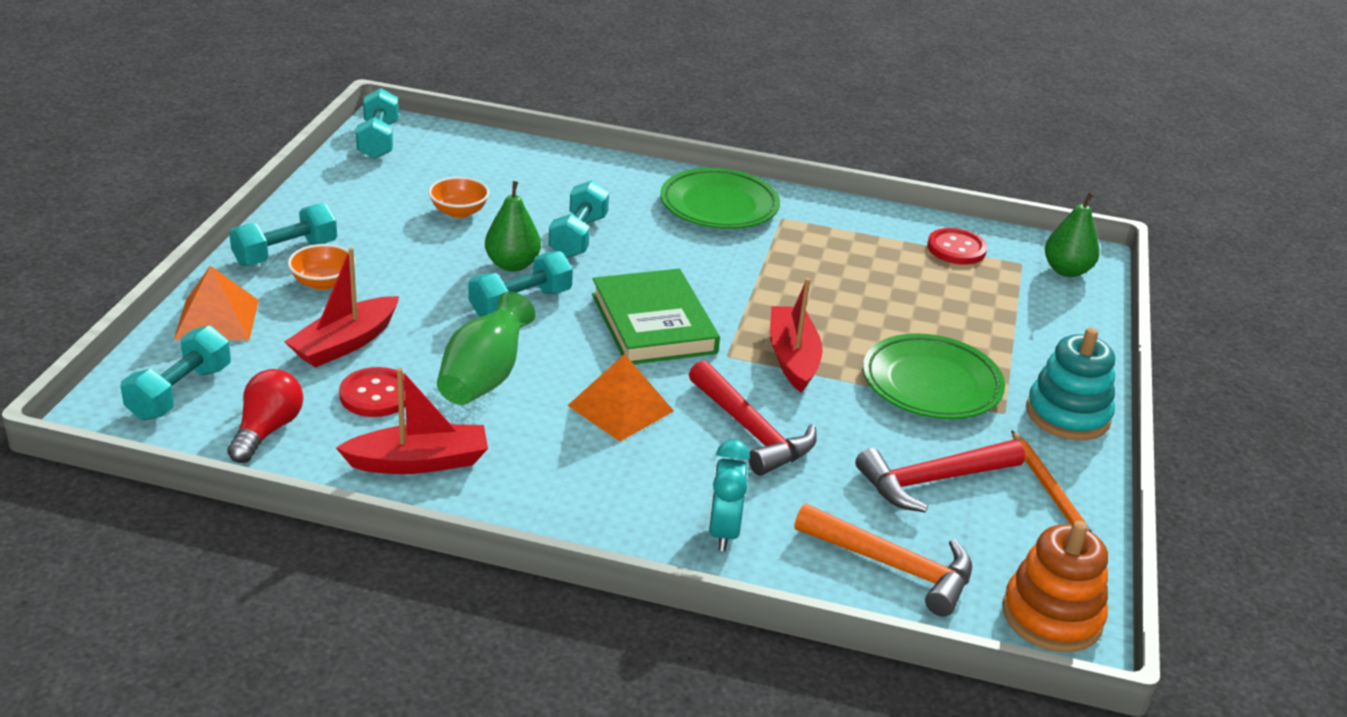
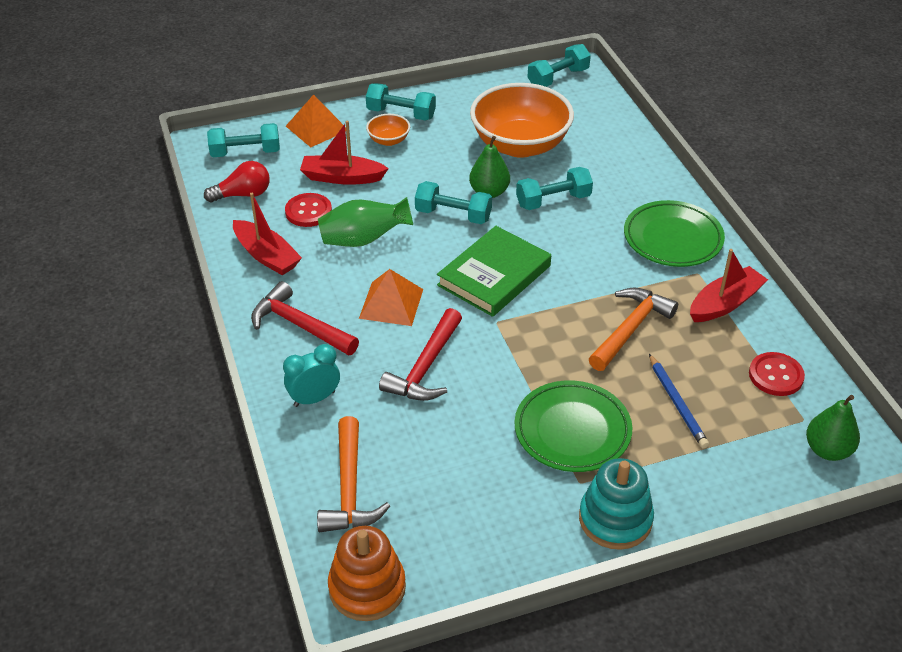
camera: 60 degrees right, 10 degrees up
(459, 212) = (520, 145): orange bowl -> orange bowl, size x2.31
(792, 358) = (526, 351): red boat -> red boat (725, 303)
(821, 287) = (630, 329): none -> orange hammer
(933, 481) = (458, 474): red hammer -> red hammer (300, 325)
(945, 312) = (677, 403): none -> blue pencil
(1049, 490) = (508, 540): orange pencil -> none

——————————

EXERCISE GOAL: Search the entries for the word "pencil" and gather every line where it appears.

ANSWER BOX:
(945, 312) = (677, 403): none -> blue pencil
(1049, 490) = (508, 540): orange pencil -> none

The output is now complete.